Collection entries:
◆ ◆ ◆ ◆ ◆
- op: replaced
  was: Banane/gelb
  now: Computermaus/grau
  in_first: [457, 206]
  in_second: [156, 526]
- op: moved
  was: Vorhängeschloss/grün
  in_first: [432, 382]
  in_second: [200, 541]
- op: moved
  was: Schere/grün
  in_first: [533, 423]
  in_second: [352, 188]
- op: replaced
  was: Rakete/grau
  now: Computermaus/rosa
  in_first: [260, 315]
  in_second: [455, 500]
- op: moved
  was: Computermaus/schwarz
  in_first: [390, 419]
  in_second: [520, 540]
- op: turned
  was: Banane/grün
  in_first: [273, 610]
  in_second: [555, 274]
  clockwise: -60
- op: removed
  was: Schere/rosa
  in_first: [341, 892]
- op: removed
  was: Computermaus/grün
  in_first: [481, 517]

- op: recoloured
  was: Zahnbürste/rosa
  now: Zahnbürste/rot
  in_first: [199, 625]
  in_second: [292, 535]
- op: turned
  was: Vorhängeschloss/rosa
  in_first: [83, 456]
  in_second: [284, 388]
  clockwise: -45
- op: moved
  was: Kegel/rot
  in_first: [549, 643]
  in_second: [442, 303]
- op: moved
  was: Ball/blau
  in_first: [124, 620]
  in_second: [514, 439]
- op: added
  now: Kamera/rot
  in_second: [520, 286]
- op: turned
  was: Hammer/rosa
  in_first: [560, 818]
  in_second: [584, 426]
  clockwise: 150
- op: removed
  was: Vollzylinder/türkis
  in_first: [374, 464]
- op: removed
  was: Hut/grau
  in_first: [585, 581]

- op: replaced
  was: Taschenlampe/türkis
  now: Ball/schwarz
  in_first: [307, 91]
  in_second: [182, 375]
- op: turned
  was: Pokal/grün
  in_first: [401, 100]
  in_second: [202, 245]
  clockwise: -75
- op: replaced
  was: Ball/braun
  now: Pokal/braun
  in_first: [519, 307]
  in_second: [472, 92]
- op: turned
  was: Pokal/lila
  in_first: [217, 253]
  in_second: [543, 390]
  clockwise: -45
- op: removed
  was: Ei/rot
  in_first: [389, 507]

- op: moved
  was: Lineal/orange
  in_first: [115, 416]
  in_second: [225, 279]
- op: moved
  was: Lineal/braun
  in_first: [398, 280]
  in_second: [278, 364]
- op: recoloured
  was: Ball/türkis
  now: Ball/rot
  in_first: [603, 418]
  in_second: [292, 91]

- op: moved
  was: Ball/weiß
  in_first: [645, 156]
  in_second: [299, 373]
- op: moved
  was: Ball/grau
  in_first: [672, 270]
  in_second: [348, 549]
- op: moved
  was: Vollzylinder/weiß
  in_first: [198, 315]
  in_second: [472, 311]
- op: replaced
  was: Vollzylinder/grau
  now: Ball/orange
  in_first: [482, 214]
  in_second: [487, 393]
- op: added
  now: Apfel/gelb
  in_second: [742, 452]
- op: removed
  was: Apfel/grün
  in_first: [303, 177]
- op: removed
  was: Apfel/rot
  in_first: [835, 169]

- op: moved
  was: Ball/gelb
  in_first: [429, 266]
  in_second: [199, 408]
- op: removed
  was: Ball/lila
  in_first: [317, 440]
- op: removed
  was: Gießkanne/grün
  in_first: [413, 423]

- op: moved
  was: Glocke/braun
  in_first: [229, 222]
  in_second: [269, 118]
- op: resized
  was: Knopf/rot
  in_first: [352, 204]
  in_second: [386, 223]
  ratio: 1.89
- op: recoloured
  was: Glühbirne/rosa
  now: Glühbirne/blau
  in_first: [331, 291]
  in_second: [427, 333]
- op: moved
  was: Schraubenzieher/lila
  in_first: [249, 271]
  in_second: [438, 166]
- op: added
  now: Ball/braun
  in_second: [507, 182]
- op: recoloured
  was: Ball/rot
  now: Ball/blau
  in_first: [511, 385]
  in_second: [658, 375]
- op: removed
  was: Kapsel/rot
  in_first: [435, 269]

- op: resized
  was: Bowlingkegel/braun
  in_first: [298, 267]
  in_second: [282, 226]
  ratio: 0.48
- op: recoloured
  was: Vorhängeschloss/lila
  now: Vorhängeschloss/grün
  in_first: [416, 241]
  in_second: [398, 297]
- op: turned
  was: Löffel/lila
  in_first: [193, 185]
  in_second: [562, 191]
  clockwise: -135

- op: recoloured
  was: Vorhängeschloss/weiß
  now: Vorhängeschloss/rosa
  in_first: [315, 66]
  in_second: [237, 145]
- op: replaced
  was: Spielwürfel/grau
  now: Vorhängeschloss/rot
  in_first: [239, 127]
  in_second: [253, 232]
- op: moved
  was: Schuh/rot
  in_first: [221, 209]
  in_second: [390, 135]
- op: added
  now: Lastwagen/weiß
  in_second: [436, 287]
◆ ◆ ◆ ◆ ◆
> _TASK STATEMENT_
Scan the records above for the word "Computermaus" and return every line where it occurs.

> _RESPONSE TO THIS TASK_
  now: Computermaus/grau
  now: Computermaus/rosa
  was: Computermaus/schwarz
  was: Computermaus/grün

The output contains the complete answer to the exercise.